> **Exercise objective**
Starting at the line that contains "lime cone E4 level 2 -> none", write out each line through the end of the data below, exactly as it stands. Skip any pictures.
----
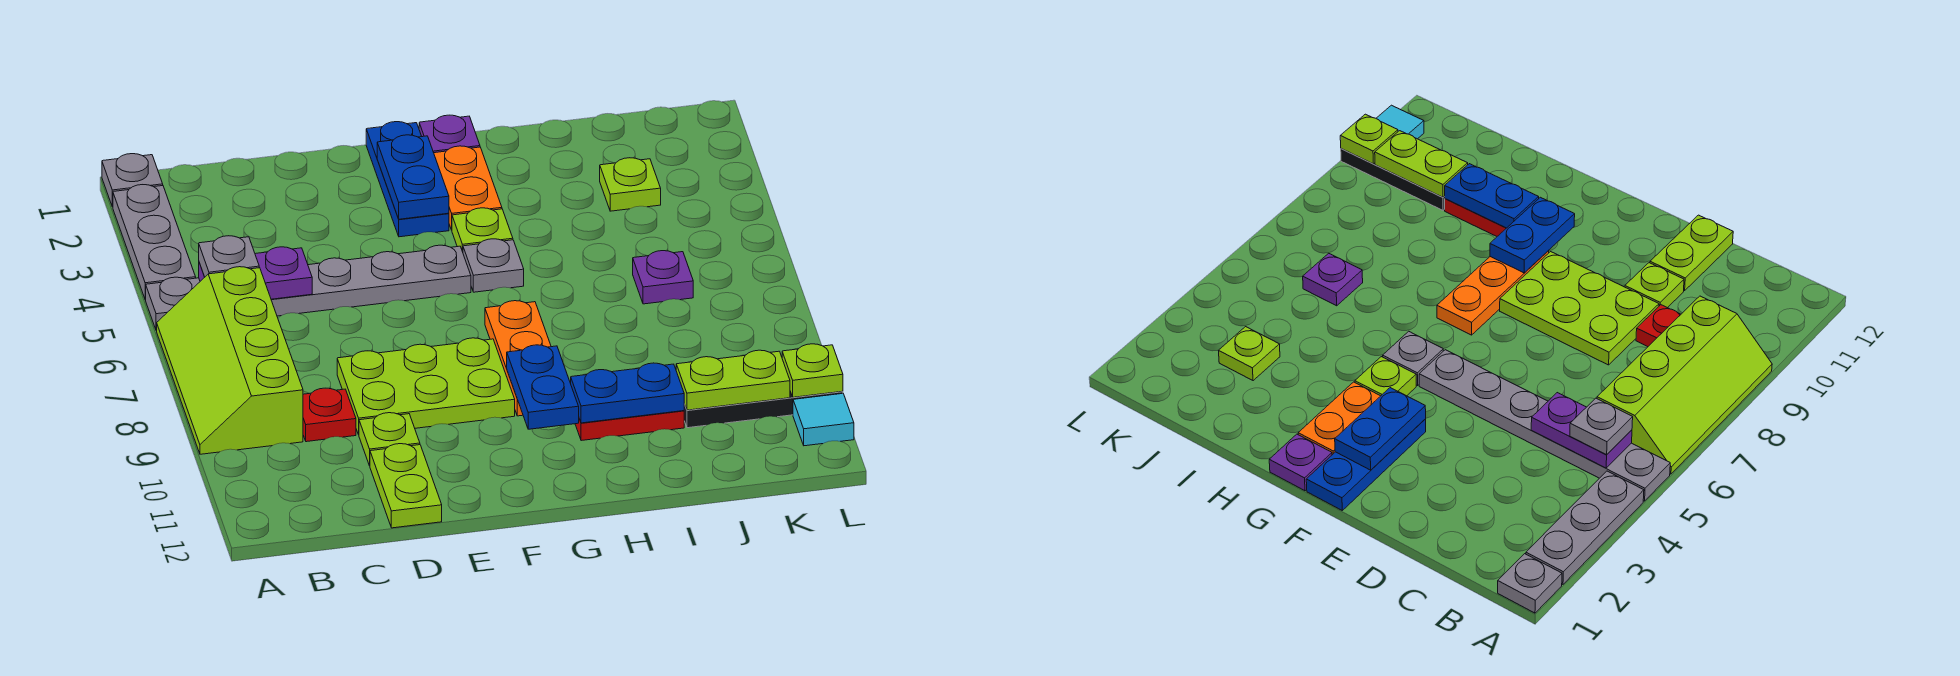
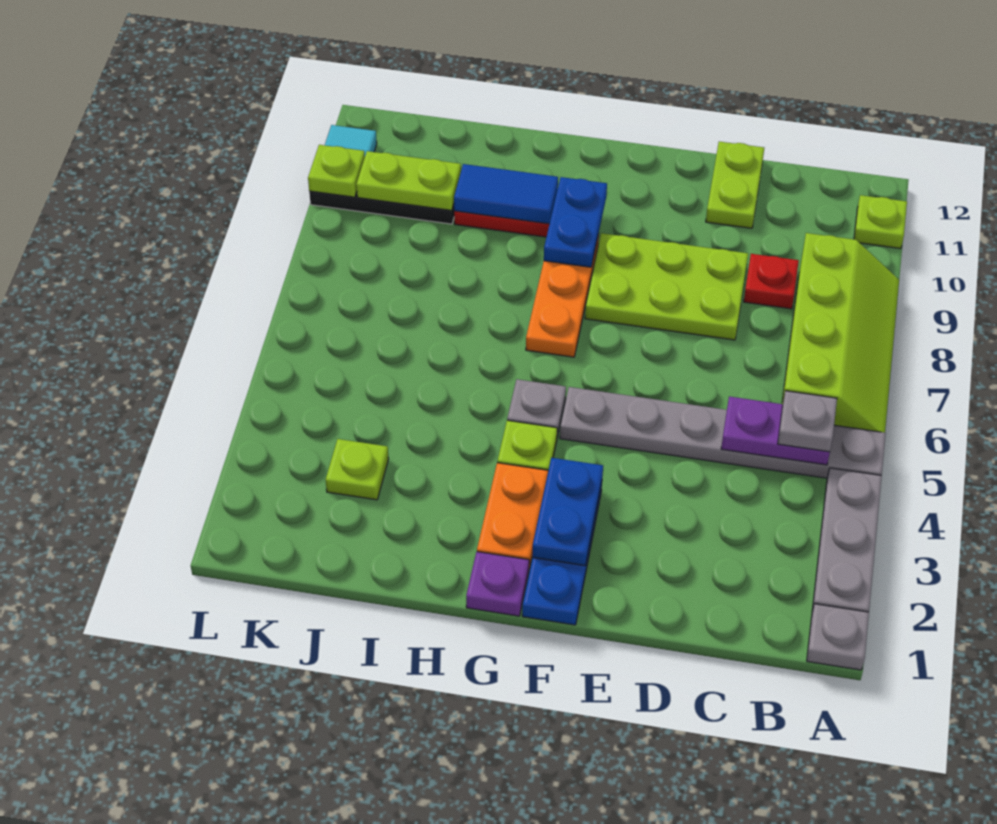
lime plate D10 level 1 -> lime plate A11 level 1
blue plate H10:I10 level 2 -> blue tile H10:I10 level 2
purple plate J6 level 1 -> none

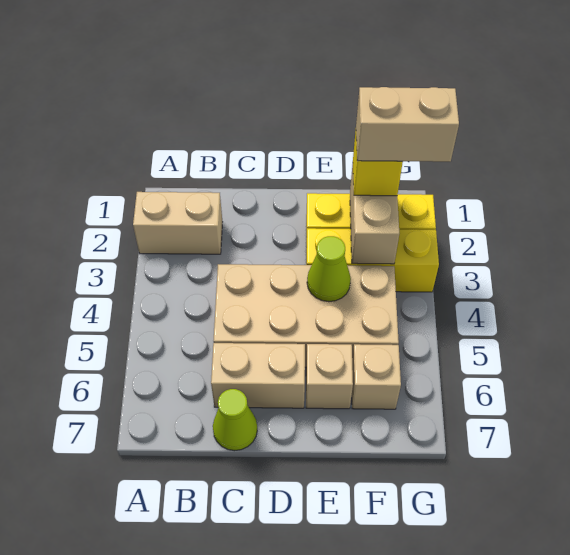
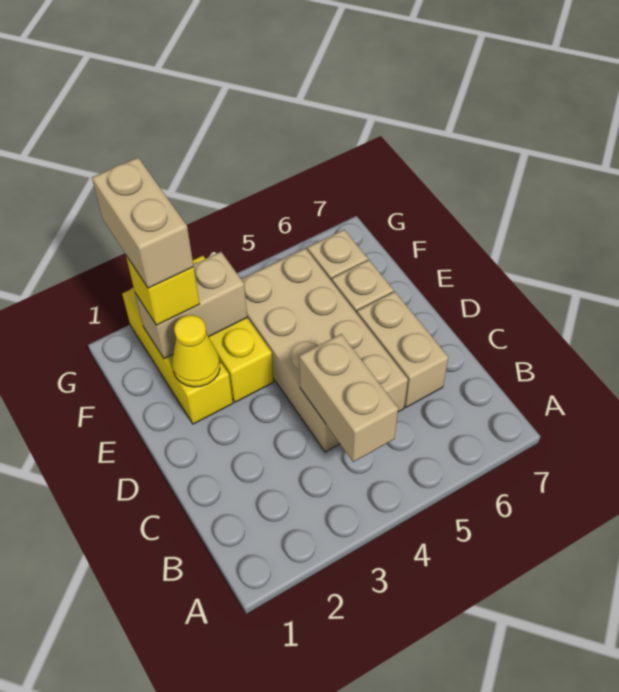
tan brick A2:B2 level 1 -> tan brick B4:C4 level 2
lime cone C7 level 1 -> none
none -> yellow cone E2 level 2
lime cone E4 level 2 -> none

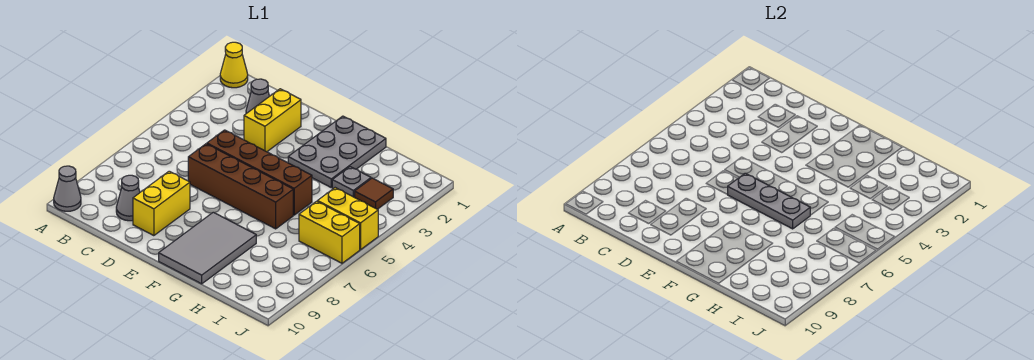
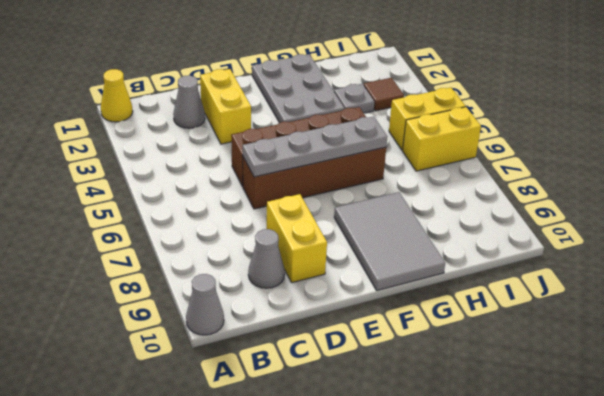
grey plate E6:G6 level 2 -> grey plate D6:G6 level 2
----
> **Solution for this task**
lime cone E4 level 2 -> none

grey plate E6:G6 level 2 -> grey plate D6:G6 level 2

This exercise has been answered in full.